▶ **DATA EXTRACT**
+===+
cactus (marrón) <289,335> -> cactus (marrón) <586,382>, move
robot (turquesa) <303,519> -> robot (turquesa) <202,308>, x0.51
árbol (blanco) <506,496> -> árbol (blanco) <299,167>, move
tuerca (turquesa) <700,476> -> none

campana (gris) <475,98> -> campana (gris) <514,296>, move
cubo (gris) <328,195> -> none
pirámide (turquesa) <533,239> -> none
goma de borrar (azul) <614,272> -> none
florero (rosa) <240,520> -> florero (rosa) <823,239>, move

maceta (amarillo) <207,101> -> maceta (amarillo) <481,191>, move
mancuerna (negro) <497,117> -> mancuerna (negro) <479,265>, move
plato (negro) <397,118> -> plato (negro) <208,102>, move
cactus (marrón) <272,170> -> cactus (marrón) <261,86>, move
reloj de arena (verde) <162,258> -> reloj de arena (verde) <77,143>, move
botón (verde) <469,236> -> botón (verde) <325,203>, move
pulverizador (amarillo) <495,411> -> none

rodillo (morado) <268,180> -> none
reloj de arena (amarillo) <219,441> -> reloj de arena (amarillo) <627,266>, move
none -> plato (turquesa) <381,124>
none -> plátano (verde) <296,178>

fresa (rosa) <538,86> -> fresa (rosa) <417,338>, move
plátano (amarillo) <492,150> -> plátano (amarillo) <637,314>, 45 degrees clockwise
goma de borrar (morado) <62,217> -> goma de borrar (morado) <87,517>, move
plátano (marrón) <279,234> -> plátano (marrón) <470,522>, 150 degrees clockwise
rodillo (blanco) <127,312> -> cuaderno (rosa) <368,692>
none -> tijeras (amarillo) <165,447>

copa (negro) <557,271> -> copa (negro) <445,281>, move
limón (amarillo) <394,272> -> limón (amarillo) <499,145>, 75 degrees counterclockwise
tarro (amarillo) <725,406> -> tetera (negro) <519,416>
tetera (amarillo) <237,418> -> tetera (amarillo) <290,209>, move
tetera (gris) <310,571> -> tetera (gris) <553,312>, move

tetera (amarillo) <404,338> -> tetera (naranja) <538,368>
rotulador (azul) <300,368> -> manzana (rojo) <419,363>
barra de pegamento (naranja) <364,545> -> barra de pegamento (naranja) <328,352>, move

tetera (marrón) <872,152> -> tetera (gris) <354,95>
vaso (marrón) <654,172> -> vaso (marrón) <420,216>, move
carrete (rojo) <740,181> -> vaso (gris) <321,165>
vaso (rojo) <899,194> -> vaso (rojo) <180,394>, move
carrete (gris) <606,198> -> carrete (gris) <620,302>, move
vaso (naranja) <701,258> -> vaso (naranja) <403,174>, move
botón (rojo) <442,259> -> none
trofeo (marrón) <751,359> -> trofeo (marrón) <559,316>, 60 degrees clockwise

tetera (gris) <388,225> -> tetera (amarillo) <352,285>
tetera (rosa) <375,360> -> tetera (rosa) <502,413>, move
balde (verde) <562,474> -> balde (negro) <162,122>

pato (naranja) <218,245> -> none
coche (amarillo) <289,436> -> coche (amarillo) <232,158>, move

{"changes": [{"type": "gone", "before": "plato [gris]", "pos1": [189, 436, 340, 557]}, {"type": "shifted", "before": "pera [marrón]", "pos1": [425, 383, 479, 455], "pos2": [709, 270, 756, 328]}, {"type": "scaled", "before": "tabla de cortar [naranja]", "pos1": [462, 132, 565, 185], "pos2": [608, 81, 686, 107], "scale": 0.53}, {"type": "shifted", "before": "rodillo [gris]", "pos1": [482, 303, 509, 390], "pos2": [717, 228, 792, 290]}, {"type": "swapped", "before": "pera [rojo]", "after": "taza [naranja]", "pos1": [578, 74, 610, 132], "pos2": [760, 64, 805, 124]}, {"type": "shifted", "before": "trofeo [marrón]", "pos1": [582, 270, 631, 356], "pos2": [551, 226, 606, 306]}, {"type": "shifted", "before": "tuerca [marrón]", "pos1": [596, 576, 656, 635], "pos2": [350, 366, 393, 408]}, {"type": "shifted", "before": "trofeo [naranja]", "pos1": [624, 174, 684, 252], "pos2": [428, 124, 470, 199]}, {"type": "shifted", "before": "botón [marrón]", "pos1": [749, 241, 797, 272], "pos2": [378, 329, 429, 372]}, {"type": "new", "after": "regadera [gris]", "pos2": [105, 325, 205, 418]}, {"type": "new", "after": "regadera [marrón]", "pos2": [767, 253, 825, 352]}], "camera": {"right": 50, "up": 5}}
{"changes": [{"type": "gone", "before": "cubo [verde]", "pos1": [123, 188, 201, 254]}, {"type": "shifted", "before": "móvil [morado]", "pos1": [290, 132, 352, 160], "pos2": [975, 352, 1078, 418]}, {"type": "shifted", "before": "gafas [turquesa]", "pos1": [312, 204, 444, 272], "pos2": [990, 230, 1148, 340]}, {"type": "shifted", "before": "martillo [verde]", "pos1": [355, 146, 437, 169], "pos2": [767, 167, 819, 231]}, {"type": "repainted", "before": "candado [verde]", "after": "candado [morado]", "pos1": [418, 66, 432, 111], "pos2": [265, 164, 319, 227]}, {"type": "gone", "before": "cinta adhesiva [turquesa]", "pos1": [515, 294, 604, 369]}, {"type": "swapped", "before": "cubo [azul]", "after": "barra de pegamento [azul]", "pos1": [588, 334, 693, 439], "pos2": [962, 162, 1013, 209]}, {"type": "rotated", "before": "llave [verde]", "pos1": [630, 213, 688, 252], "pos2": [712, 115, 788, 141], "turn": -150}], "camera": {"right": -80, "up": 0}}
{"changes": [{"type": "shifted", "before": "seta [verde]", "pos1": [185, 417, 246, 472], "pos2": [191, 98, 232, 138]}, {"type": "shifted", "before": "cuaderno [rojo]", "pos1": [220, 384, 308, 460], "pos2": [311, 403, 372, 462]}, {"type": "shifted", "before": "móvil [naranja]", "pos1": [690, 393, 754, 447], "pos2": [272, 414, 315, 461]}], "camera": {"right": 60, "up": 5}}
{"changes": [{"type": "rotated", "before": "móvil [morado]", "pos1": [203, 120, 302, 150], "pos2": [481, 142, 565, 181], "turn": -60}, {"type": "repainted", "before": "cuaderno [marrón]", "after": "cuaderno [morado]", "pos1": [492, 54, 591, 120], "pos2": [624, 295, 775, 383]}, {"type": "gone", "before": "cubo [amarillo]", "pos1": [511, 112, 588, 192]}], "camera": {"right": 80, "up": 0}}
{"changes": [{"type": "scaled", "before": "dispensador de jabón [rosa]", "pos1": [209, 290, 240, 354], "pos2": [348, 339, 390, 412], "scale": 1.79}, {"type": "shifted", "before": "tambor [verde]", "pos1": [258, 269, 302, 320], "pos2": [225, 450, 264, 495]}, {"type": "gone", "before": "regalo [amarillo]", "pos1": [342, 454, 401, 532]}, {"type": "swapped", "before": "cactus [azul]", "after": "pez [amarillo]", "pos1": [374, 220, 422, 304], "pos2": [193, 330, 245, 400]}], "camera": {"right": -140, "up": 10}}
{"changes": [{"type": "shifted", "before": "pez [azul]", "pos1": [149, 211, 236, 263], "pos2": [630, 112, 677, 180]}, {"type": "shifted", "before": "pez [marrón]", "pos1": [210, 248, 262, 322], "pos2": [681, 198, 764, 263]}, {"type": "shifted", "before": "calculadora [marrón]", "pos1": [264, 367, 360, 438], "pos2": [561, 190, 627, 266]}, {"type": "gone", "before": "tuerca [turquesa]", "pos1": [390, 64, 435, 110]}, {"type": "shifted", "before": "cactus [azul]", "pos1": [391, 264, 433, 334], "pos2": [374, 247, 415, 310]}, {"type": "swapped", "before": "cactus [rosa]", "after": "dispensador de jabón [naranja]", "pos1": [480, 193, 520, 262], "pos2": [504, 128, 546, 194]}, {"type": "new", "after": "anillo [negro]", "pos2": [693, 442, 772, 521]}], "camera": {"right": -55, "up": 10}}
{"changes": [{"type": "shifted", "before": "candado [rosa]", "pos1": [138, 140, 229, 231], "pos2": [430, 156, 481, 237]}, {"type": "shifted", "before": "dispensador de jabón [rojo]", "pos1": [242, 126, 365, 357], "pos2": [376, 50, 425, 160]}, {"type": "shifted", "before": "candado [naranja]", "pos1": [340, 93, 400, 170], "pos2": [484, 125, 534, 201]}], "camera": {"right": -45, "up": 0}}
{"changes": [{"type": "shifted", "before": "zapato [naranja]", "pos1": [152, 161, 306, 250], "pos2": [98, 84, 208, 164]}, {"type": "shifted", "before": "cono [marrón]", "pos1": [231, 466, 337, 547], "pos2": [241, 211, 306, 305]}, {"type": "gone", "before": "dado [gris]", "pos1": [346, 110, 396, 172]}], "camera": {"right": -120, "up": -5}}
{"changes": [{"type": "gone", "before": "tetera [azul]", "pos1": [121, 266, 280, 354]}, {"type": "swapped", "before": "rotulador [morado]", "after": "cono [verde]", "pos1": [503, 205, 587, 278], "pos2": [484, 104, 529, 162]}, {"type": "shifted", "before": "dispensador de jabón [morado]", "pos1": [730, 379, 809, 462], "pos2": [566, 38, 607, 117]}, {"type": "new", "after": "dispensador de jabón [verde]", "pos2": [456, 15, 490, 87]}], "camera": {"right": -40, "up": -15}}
+===+
▶ **WORK INSTRUCTION**
Return each line exactly, beginning at the start of the material above and ending at the line that includes "árbol (blanco) <506,496>", with both of those kept.

▶ **ANSWER TO THIS PROBLEM**
cactus (marrón) <289,335> -> cactus (marrón) <586,382>, move
robot (turquesa) <303,519> -> robot (turquesa) <202,308>, x0.51
árbol (blanco) <506,496> -> árbol (blanco) <299,167>, move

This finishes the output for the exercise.